[Dataset records]
□ □ □ □ □
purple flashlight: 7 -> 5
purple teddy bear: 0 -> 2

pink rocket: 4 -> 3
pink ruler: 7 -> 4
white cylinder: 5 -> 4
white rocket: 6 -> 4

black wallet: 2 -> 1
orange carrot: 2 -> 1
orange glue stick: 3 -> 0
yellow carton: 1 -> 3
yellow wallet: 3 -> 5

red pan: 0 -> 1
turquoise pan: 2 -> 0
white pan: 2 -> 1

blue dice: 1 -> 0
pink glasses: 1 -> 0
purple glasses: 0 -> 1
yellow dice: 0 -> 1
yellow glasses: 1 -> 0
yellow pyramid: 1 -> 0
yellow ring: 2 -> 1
□ □ □ □ □
▶ **Task directions**: An exact reproduction of all the records is needed.

▶ **Solution for this problem**:
purple flashlight: 7 -> 5
purple teddy bear: 0 -> 2

pink rocket: 4 -> 3
pink ruler: 7 -> 4
white cylinder: 5 -> 4
white rocket: 6 -> 4

black wallet: 2 -> 1
orange carrot: 2 -> 1
orange glue stick: 3 -> 0
yellow carton: 1 -> 3
yellow wallet: 3 -> 5

red pan: 0 -> 1
turquoise pan: 2 -> 0
white pan: 2 -> 1

blue dice: 1 -> 0
pink glasses: 1 -> 0
purple glasses: 0 -> 1
yellow dice: 0 -> 1
yellow glasses: 1 -> 0
yellow pyramid: 1 -> 0
yellow ring: 2 -> 1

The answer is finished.